DATA TO USE Start Marker
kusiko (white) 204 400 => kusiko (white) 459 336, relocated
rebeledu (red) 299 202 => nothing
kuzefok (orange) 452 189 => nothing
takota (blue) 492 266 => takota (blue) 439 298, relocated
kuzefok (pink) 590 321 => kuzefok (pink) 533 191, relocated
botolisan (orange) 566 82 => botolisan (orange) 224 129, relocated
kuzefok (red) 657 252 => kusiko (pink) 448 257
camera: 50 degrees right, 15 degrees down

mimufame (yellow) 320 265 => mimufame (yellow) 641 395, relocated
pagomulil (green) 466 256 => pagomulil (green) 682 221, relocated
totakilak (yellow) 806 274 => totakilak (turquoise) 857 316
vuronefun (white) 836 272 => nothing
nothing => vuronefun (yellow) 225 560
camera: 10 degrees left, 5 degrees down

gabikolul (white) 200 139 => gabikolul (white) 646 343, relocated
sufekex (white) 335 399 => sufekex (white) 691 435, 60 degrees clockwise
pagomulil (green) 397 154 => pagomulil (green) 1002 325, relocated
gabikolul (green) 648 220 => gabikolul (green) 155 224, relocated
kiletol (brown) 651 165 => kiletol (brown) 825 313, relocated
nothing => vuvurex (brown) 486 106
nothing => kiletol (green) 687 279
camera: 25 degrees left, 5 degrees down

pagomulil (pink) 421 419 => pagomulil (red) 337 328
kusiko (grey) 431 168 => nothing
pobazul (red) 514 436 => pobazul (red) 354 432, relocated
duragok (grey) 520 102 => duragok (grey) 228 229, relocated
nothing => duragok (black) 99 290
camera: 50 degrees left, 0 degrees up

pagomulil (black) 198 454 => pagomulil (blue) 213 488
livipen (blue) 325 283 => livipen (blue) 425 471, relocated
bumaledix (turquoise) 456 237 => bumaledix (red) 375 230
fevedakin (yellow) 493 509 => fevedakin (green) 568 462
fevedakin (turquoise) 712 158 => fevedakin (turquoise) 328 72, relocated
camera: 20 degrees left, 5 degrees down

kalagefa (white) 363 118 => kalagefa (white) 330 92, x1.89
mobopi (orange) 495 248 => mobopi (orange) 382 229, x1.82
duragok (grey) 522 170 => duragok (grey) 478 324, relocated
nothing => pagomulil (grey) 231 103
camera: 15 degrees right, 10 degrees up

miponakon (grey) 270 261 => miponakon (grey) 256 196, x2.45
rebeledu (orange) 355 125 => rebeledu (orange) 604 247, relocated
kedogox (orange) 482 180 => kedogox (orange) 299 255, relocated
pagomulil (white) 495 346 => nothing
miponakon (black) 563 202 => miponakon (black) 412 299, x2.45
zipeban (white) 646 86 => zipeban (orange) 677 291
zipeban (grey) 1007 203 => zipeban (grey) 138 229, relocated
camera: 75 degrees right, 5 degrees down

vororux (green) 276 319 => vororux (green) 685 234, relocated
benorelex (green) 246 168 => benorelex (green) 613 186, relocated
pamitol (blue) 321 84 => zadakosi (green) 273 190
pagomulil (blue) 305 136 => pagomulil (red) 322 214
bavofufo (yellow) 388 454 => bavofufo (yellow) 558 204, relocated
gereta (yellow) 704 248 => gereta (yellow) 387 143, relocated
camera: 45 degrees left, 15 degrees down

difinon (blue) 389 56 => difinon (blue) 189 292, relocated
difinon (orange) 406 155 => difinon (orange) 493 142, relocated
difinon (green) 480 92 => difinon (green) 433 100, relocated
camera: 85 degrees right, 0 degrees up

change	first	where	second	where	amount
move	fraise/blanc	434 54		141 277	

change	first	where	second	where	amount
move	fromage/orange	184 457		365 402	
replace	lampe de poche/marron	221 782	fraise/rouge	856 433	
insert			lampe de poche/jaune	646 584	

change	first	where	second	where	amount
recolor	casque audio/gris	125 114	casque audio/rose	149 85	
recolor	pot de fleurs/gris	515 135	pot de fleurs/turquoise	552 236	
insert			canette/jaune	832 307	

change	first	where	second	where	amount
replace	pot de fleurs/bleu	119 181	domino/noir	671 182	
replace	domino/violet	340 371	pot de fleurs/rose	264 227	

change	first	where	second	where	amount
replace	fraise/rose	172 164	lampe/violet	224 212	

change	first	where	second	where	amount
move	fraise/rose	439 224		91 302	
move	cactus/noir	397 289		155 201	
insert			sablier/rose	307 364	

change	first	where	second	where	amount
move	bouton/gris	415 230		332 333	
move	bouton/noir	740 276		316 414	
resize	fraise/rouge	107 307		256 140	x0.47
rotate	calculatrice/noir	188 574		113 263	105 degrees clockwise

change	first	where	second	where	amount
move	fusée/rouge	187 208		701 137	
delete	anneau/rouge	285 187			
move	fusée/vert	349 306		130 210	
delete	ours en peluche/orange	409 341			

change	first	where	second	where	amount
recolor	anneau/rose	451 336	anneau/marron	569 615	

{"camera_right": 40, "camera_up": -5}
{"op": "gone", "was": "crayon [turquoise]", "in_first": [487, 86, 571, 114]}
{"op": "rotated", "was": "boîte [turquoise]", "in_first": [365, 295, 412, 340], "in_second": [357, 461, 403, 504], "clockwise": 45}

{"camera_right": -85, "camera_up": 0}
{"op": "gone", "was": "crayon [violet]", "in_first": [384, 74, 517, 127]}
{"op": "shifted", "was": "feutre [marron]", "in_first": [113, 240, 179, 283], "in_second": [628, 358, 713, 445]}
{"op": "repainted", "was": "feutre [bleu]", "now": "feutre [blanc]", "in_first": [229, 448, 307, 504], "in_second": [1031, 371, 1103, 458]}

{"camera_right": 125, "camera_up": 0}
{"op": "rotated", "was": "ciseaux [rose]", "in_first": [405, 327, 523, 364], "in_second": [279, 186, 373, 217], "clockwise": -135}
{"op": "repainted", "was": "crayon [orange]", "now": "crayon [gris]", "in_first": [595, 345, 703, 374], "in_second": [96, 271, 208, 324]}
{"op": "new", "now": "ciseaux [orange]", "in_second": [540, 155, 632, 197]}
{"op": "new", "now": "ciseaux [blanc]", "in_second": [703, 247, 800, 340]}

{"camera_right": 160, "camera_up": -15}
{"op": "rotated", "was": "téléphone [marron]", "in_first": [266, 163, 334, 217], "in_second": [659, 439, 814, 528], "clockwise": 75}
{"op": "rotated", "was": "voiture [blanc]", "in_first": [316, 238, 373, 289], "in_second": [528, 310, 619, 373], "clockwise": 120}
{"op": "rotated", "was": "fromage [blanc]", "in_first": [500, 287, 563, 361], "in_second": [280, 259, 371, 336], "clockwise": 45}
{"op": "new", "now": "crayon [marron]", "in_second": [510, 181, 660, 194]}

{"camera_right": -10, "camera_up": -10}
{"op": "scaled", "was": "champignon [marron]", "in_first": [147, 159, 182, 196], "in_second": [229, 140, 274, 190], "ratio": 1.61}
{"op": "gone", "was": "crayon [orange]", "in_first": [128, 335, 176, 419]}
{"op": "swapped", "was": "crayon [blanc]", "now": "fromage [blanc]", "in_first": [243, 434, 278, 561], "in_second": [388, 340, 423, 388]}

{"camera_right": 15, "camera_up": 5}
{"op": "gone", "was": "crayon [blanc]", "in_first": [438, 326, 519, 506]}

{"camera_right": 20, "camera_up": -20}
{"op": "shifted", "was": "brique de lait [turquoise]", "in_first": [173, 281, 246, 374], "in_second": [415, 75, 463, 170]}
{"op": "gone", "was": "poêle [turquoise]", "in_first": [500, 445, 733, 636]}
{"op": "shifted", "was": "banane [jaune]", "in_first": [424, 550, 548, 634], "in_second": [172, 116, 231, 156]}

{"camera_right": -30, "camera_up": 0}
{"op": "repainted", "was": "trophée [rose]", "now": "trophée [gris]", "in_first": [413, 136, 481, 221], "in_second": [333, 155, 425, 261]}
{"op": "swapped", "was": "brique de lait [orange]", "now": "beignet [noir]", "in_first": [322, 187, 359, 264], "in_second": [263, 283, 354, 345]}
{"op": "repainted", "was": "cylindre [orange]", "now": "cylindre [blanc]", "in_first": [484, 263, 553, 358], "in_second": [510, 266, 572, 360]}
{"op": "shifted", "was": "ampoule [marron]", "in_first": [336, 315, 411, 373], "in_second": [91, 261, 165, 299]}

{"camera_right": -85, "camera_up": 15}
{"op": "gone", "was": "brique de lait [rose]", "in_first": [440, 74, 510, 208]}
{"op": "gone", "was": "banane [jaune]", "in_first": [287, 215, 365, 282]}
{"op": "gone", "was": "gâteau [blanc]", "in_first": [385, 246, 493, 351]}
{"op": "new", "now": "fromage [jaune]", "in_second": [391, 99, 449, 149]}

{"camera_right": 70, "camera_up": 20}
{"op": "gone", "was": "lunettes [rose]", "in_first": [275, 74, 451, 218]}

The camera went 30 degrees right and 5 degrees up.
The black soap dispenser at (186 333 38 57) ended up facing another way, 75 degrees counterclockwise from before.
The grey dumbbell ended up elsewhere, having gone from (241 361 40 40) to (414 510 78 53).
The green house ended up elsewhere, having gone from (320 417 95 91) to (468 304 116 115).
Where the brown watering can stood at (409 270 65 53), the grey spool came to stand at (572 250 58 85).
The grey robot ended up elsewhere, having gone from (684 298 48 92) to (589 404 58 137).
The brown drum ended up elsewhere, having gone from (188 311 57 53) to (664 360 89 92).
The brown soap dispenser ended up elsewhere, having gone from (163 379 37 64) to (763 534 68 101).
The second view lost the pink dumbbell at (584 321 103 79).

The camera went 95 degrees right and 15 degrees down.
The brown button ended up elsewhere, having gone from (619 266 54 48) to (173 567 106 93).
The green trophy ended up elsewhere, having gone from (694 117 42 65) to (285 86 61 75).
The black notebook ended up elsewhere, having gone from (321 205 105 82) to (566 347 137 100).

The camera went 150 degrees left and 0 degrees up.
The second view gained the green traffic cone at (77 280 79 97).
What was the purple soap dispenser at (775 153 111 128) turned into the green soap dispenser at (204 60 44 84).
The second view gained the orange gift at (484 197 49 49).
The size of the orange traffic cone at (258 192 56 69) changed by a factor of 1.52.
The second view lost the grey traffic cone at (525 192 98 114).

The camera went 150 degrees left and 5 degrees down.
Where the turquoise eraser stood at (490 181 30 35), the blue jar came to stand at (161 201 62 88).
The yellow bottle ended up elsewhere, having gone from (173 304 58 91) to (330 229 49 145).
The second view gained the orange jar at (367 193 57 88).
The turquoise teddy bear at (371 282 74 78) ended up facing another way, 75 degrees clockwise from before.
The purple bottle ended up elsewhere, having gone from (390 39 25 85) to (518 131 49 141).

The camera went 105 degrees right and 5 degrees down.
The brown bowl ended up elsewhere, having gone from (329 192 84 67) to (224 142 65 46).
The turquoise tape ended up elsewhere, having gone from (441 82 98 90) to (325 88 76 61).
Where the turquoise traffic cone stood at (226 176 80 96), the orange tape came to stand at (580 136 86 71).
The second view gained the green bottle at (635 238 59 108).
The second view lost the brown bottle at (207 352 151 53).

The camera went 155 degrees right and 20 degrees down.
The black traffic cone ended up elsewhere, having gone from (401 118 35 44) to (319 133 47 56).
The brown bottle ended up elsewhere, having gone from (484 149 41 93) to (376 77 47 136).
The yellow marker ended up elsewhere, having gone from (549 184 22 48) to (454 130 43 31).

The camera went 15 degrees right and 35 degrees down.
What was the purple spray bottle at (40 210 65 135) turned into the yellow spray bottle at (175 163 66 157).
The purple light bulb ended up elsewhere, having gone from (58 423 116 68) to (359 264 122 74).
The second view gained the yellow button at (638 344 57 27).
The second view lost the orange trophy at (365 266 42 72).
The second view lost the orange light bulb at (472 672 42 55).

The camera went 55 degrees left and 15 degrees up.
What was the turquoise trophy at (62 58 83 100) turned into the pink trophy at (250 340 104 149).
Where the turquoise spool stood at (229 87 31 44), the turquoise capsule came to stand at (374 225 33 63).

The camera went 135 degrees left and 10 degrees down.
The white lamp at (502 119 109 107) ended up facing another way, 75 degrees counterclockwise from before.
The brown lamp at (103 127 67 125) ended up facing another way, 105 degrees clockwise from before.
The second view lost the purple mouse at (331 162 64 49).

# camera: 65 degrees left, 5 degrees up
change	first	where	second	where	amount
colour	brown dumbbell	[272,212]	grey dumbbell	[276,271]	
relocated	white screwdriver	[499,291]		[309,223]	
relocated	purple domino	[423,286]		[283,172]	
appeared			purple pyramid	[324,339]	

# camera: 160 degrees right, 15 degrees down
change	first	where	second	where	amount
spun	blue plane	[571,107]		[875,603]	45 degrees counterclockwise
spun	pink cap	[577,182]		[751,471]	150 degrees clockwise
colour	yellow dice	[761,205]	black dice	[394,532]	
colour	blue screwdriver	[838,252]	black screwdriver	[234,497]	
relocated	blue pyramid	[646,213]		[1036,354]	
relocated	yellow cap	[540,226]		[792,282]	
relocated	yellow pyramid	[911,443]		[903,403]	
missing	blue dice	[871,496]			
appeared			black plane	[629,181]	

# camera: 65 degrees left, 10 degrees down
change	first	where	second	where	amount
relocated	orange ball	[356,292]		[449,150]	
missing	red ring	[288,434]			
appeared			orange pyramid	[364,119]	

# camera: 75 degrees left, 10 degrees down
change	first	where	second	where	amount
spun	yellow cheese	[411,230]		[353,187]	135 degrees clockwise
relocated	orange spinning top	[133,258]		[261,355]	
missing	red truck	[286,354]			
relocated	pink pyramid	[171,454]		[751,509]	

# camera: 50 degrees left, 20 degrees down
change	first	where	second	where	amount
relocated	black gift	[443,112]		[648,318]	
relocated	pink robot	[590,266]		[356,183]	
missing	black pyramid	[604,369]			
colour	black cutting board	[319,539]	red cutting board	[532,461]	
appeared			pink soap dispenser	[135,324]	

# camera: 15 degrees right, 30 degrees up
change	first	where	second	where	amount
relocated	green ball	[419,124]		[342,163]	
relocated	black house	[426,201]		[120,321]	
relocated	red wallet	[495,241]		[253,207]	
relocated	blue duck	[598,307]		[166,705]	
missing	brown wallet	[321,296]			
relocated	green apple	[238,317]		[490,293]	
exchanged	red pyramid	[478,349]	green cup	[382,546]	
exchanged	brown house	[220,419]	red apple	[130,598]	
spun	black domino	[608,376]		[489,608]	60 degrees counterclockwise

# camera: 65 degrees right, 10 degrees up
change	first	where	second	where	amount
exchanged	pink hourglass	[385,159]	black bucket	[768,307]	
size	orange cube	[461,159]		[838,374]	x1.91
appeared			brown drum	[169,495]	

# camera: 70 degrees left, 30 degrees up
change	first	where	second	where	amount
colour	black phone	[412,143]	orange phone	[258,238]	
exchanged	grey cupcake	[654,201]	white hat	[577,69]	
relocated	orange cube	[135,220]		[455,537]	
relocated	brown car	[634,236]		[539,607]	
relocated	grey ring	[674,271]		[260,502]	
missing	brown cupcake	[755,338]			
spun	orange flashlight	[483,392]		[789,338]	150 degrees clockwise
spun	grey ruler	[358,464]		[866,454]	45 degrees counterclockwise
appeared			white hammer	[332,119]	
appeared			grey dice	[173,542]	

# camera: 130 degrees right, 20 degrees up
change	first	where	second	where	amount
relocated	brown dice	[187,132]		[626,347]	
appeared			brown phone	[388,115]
DATA TO USE End Marker
WHAT YOU ARE ASKED TO DO. Only lines containing the word "kuzefok" matter here: count them in the entries and give the number, nothing else.

SOLVED EXERCISE. 3